(Object transformation records)
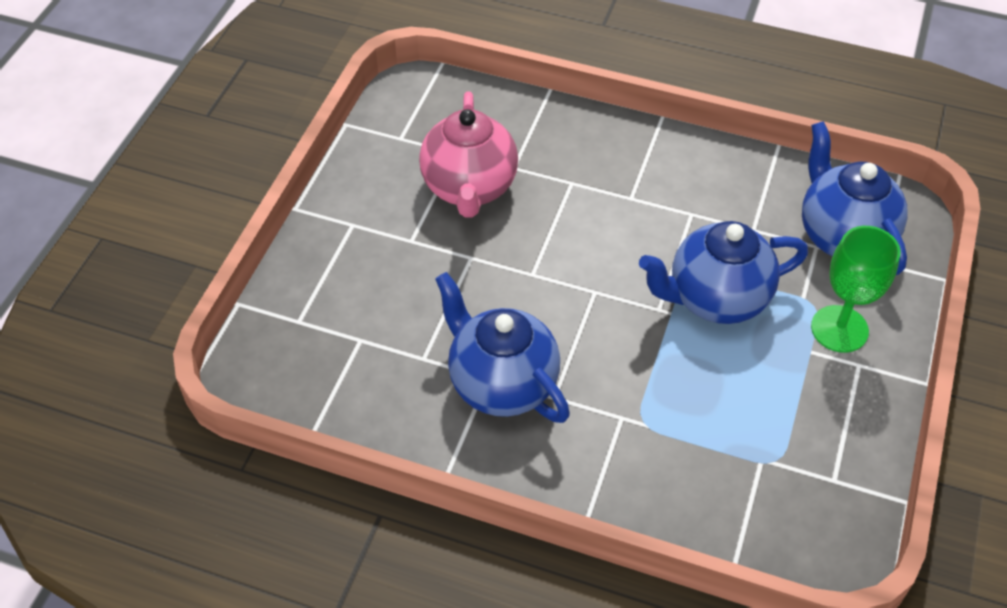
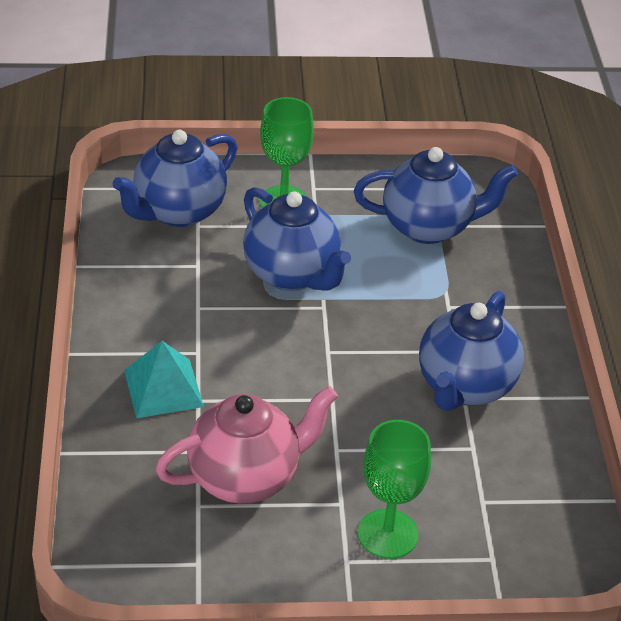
camera: 115 degrees left, 10 degrees down
(363, 259) = (388, 534): none -> green goblet
(595, 164) = (163, 388): none -> turquoise pyramid
(759, 451) = (429, 227): none -> blue teapot

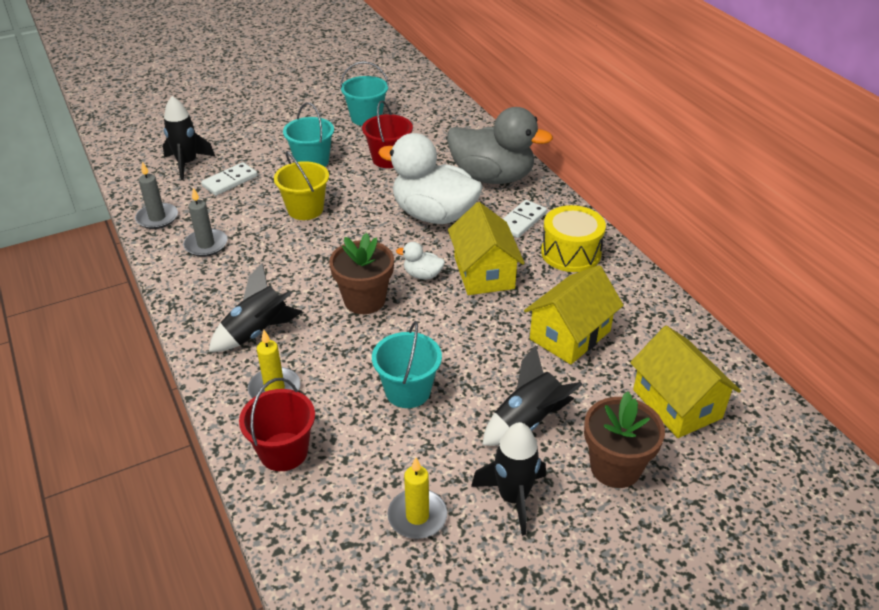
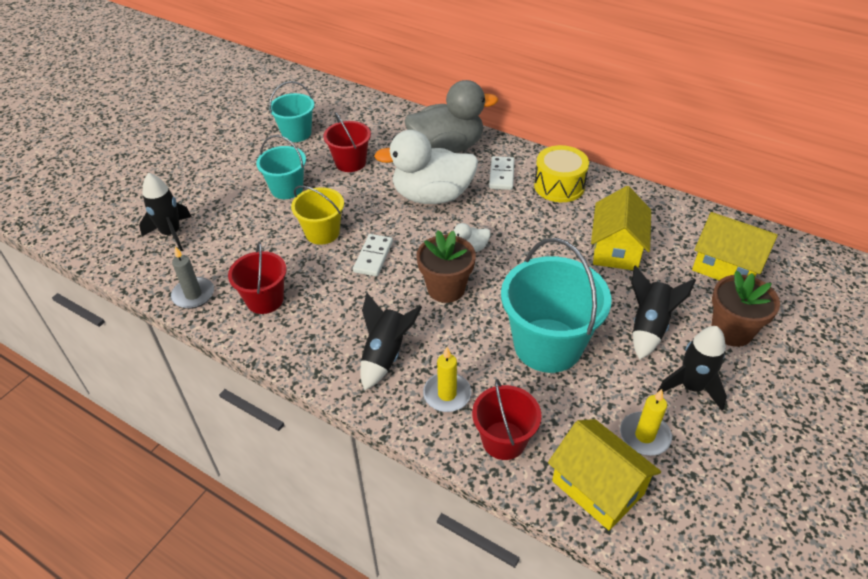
camera: 30 degrees left, 5 degrees up
(206, 245) = (265, 300): grey candle -> red bucket
(230, 181) = (229, 234): white domino -> white domino (373, 257)
(408, 391) = (547, 345): turquoise bucket -> turquoise bucket, size x1.72
(484, 273) = (513, 227): yellow house -> yellow house (598, 487)

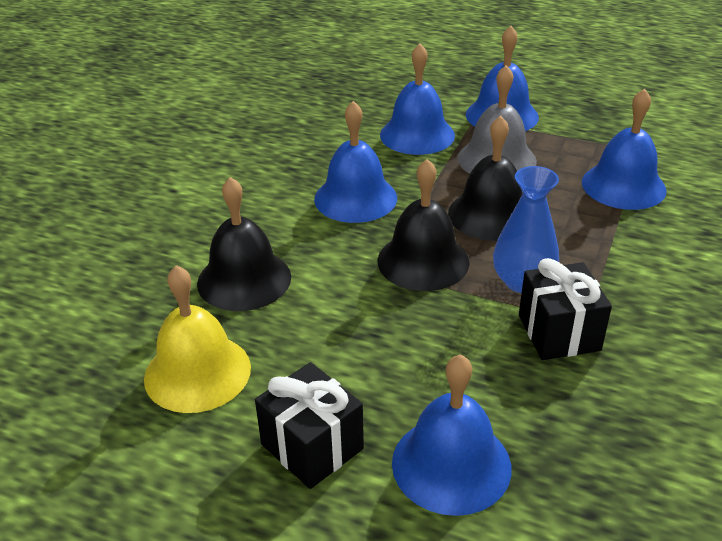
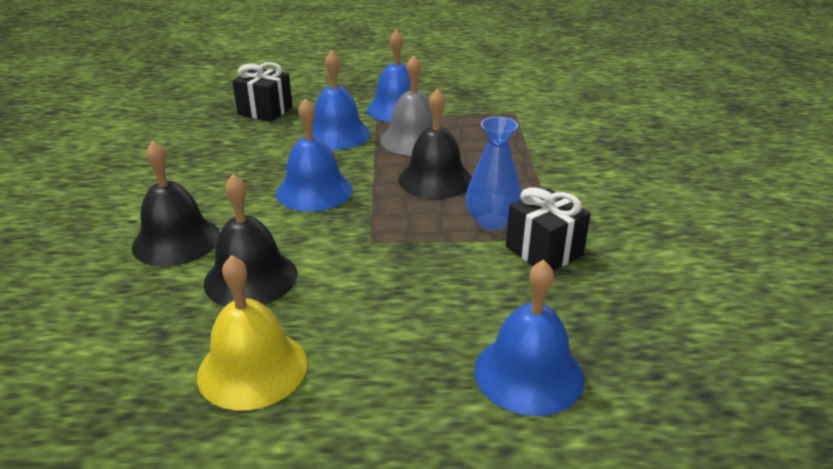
camera: 25 degrees left, 5 degrees down
(312, 446) = (402, 398): black gift -> black gift (265, 111)
(423, 261) = (403, 225): black bell -> black bell (176, 240)
(623, 186) = (520, 139): blue bell -> none

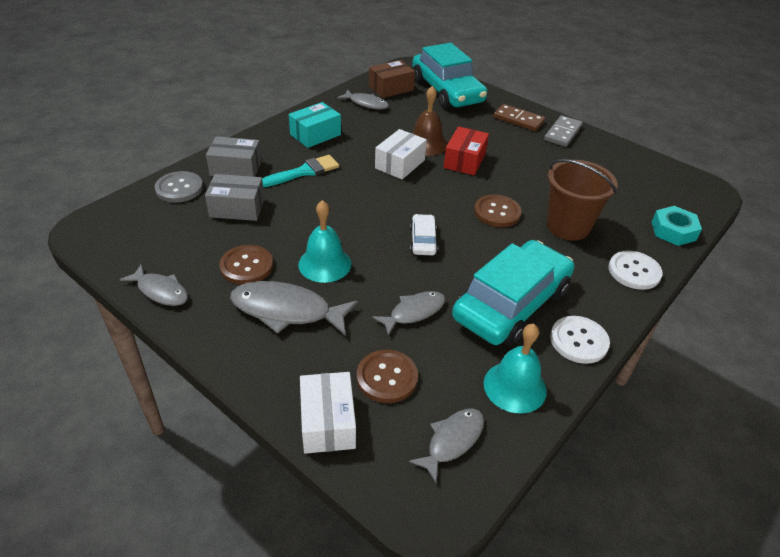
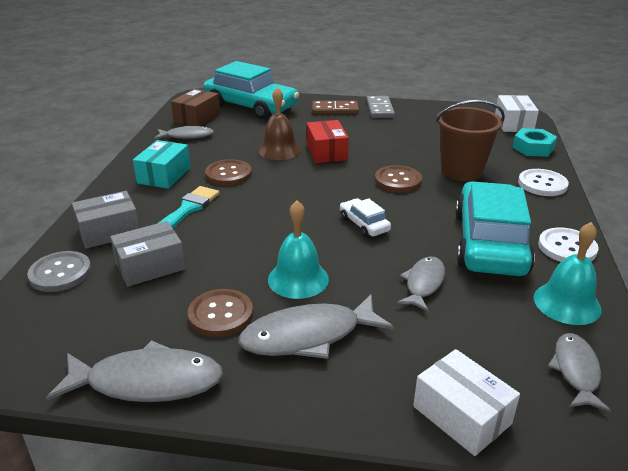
camera: 30 degrees left, 10 degrees down
(160, 291) = (147, 382): grey fish -> grey fish, size x1.61
(387, 377) = (465, 348): brown button -> brown button (228, 174)
(400, 164) = (273, 173): white box -> white box (513, 124)

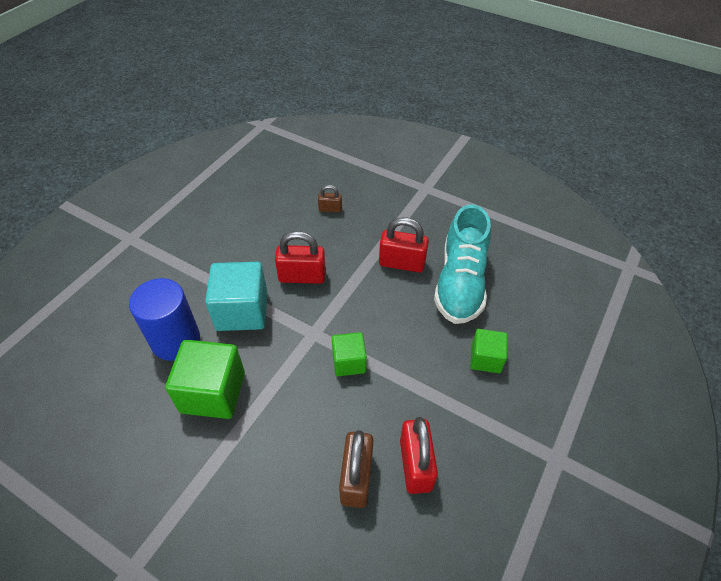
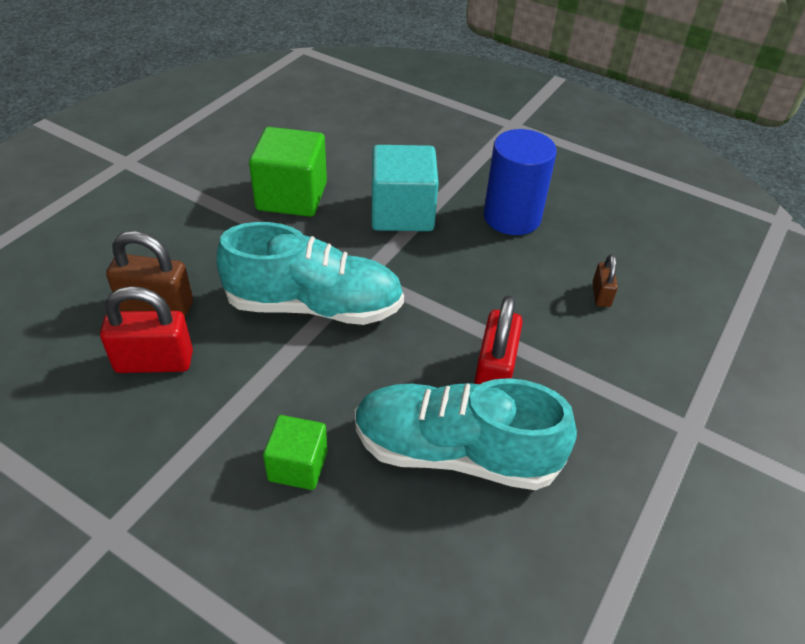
camera: 90 degrees right, 5 degrees down
(175, 340) = (363, 167): blue cylinder -> blue cylinder (512, 217)
(302, 276) = (460, 264): red padlock -> none
(349, 362) = (315, 306): green cube -> turquoise shoe

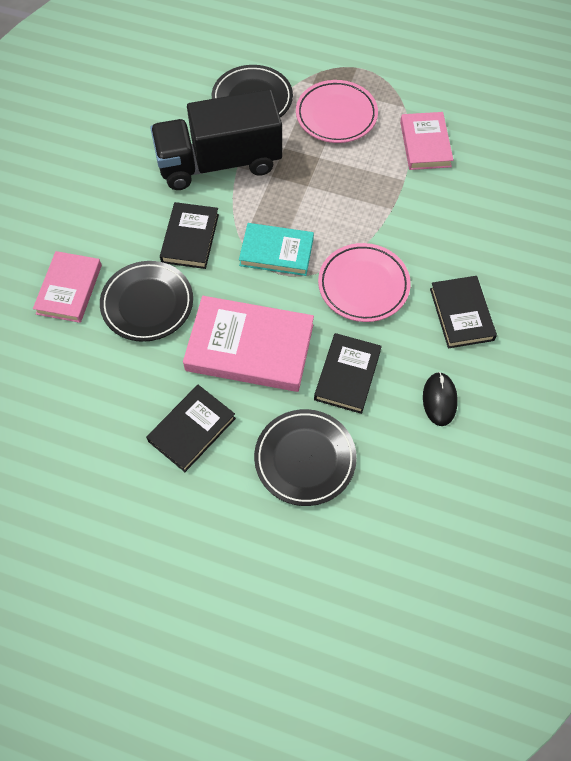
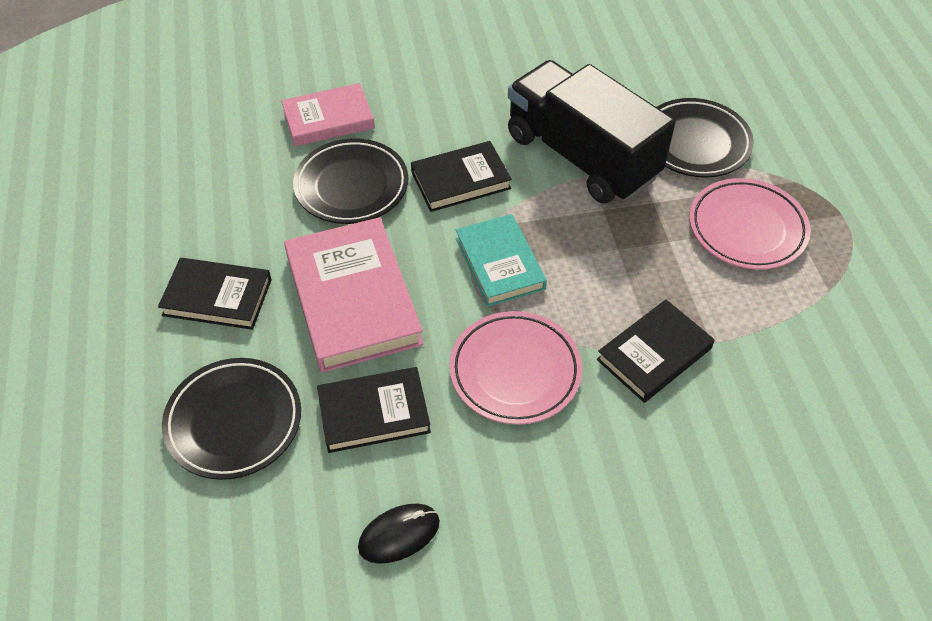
camera: 60 degrees right, 10 degrees down
(425, 144) = (789, 340): pink book -> none
(461, 314) = (549, 503): black book -> black book (654, 354)

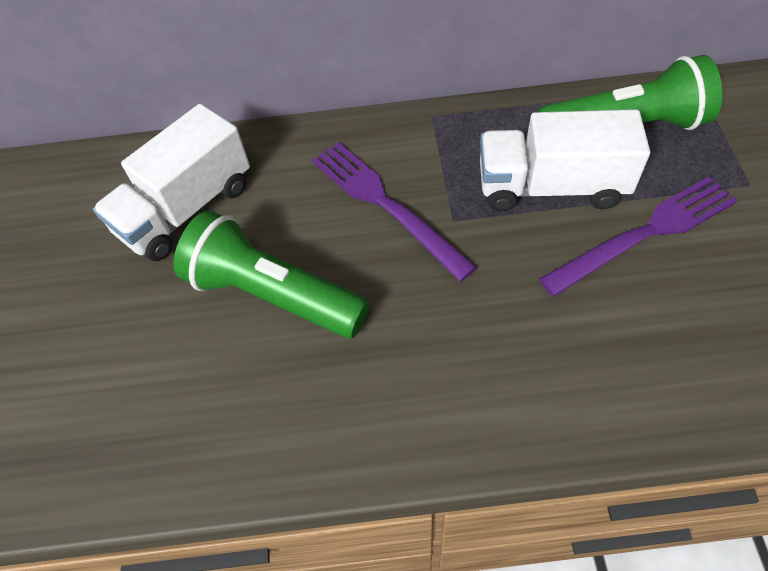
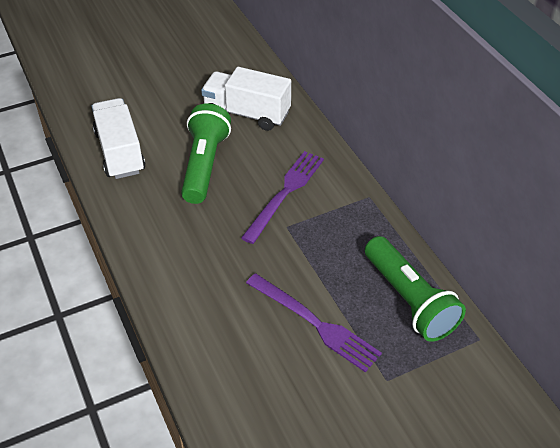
camera: 65 degrees right, 10 degrees down
(551, 187) = (334, 268): white truck -> white truck (120, 152)

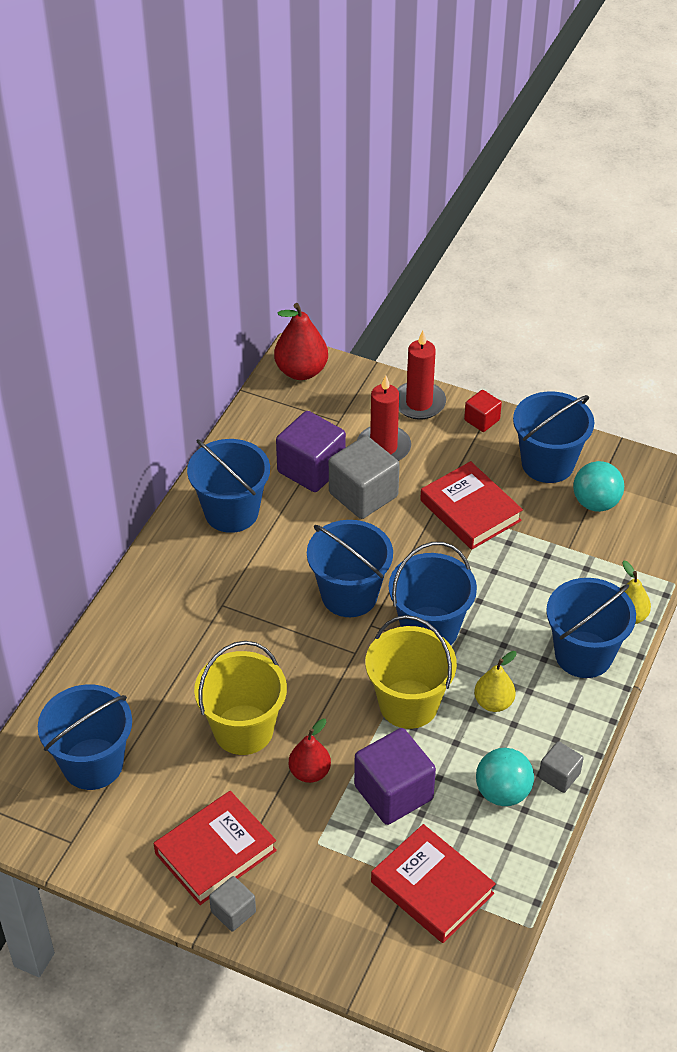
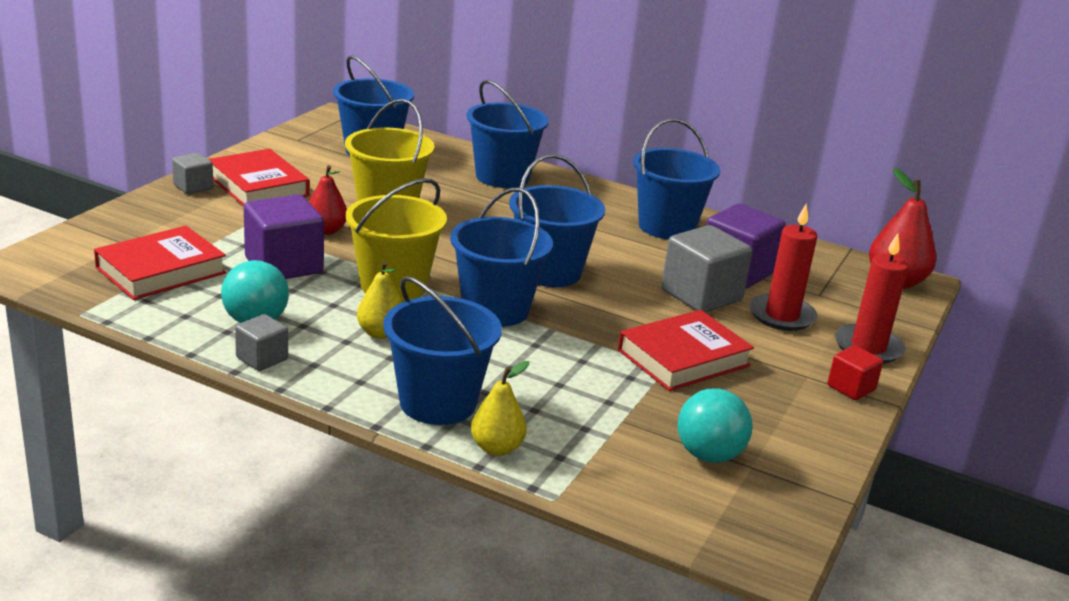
camera: 90 degrees right, 20 degrees down
(547, 463) = (780, 427): blue bucket -> blue bucket (502, 177)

* _Exercise directions_
Among the entries above, copy exactly the stretch from the line holding "(595, 164) = (163, 388): none" through the line holding "(230, 181) = (229, 234): white", leaving out any pictures.

* _Exercise result_
(595, 164) = (163, 388): none -> turquoise pyramid
(759, 451) = (429, 227): none -> blue teapot

camera: 30 degrees left, 5 degrees up
(206, 245) = (265, 300): grey candle -> red bucket
(230, 181) = (229, 234): white domino -> white domino (373, 257)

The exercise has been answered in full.